### Entries shown
# # # #
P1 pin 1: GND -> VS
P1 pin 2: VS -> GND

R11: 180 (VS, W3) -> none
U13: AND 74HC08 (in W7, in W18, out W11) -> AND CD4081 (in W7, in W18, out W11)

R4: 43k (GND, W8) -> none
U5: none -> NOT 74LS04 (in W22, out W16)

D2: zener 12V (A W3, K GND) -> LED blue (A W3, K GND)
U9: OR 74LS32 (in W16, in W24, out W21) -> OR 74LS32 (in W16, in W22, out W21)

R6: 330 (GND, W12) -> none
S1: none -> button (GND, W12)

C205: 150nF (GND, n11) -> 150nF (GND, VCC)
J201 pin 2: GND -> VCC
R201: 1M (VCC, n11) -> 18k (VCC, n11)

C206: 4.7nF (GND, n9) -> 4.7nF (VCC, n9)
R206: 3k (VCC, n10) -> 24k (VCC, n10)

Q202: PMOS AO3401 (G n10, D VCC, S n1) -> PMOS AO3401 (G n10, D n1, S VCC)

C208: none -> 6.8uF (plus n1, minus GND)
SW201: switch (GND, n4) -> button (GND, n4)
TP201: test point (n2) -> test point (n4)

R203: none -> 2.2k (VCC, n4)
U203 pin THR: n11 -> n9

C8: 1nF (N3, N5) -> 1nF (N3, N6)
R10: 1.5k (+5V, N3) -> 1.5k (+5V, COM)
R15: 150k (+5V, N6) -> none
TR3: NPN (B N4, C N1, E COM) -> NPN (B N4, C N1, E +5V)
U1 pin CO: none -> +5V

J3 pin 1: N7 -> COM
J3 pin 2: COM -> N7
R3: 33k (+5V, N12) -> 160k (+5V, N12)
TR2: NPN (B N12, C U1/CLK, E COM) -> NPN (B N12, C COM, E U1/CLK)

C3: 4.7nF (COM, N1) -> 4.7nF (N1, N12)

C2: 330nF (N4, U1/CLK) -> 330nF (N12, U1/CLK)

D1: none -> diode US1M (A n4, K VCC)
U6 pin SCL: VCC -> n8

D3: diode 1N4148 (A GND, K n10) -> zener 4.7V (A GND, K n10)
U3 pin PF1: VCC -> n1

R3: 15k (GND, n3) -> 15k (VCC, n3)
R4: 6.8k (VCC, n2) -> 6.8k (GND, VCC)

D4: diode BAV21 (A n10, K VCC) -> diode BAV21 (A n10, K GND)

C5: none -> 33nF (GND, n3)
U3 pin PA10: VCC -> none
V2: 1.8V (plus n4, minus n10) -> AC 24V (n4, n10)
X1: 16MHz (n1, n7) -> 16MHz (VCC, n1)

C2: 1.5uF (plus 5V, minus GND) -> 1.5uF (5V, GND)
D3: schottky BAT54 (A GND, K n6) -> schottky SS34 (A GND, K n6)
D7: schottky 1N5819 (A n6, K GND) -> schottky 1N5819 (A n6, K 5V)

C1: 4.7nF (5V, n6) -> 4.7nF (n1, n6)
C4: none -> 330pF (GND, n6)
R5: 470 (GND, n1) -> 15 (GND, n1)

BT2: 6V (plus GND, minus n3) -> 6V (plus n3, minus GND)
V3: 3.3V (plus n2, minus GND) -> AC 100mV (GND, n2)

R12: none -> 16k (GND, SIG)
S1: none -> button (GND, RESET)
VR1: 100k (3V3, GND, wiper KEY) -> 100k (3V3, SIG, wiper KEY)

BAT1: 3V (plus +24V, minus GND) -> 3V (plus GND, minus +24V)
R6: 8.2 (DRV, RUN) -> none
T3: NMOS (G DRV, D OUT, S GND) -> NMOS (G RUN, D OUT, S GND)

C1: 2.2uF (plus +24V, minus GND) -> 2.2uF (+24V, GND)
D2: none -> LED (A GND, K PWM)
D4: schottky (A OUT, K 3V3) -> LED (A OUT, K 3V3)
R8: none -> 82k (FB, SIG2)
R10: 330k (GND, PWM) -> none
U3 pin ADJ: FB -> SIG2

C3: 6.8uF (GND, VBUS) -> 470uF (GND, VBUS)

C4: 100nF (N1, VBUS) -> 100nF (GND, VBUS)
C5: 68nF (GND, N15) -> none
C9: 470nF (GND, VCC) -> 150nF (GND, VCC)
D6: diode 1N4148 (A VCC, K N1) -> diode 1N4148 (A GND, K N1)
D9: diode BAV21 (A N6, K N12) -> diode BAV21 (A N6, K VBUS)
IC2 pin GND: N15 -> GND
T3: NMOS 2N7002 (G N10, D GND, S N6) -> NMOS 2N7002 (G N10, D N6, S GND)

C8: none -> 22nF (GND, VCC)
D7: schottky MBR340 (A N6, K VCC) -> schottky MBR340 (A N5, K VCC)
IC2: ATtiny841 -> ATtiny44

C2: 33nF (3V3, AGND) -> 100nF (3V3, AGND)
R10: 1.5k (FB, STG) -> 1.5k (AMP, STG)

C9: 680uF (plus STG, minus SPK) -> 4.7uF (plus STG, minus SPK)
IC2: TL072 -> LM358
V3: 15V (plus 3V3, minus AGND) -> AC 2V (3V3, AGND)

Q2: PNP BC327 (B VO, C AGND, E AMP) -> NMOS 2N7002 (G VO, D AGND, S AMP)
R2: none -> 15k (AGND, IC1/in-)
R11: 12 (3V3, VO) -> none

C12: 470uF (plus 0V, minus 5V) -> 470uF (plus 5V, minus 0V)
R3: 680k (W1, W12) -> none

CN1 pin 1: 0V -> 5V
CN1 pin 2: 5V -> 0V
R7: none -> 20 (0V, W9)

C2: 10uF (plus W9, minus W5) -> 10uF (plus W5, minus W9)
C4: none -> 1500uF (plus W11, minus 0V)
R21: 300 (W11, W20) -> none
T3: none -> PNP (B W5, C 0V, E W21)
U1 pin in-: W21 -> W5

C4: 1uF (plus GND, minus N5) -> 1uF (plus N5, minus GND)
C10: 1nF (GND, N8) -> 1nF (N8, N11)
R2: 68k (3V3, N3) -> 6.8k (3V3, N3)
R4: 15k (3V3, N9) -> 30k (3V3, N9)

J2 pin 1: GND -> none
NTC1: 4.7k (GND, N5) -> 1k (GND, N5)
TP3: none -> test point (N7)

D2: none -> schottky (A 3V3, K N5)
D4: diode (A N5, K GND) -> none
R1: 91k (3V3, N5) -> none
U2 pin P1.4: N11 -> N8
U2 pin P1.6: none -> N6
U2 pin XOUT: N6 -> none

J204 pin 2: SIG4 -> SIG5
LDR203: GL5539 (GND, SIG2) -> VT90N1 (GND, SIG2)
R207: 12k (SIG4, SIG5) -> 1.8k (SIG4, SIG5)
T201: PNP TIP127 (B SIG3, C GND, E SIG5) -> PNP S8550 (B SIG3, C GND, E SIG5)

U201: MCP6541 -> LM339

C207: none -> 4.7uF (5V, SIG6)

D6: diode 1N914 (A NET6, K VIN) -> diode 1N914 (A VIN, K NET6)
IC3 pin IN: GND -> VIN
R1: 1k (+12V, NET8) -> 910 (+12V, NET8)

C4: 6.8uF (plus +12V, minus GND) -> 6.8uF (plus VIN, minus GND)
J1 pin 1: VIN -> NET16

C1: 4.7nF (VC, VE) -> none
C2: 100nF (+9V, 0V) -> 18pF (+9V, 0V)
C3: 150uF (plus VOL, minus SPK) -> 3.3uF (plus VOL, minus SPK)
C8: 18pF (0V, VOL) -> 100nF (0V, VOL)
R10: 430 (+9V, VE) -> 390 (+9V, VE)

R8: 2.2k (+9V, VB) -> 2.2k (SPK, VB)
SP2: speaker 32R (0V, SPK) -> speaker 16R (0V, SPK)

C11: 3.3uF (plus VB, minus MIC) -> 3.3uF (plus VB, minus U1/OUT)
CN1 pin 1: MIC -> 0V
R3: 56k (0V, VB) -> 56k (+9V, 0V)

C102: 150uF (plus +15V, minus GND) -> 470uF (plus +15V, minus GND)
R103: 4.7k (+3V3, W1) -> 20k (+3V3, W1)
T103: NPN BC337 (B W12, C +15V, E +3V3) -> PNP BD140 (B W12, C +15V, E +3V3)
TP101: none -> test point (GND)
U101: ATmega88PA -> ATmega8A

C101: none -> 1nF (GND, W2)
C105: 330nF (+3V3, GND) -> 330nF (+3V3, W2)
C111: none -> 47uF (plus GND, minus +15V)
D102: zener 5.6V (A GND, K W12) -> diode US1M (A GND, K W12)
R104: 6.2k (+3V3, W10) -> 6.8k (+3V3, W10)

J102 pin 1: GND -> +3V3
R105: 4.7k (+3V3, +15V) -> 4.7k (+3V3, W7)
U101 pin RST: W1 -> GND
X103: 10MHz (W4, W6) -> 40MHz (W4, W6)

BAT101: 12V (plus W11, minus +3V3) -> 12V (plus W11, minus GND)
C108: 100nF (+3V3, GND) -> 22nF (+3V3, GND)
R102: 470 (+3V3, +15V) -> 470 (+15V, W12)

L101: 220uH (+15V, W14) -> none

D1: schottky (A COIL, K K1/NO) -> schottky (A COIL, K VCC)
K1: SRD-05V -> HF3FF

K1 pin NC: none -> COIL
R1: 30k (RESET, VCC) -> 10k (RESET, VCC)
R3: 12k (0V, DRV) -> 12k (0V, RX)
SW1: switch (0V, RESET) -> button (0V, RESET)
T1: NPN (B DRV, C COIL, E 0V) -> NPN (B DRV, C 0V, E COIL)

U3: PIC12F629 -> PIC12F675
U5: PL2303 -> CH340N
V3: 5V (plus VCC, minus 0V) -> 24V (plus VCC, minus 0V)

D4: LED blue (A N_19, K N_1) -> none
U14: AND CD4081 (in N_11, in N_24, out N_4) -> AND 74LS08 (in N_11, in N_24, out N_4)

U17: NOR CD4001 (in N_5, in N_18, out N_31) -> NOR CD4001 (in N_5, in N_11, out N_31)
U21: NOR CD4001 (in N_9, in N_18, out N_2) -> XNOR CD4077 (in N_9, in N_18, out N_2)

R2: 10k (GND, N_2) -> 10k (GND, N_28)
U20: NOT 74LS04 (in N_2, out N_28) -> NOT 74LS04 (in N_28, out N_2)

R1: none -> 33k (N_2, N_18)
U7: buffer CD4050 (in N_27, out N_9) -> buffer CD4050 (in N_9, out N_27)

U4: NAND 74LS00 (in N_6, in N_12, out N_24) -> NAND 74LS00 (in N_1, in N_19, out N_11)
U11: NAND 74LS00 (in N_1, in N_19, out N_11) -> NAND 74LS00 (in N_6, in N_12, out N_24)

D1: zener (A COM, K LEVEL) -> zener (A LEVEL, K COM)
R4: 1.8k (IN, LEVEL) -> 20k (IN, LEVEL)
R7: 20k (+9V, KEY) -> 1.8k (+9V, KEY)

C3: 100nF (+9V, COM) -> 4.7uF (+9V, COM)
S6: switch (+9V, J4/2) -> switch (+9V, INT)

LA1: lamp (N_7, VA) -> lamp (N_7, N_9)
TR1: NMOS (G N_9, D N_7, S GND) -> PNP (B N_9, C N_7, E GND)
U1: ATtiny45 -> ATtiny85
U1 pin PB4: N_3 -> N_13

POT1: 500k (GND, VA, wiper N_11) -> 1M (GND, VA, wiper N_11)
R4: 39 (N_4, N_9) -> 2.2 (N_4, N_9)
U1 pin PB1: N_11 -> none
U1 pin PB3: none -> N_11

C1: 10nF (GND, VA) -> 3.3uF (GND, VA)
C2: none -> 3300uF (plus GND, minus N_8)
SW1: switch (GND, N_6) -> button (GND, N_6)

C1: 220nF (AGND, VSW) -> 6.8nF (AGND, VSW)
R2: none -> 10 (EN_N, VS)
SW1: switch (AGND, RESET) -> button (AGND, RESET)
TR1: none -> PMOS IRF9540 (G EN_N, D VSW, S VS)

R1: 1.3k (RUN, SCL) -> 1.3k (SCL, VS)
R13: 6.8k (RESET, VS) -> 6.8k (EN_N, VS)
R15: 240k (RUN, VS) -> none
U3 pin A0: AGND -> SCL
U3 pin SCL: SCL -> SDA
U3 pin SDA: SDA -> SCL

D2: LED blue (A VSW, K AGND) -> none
# # # #
### Work to complete
Return, please, every line from the one that contains "R15: 240k (RUN, VS) -> none" through the final line of the listing, exactly, and no others.

### Result
R15: 240k (RUN, VS) -> none
U3 pin A0: AGND -> SCL
U3 pin SCL: SCL -> SDA
U3 pin SDA: SDA -> SCL

D2: LED blue (A VSW, K AGND) -> none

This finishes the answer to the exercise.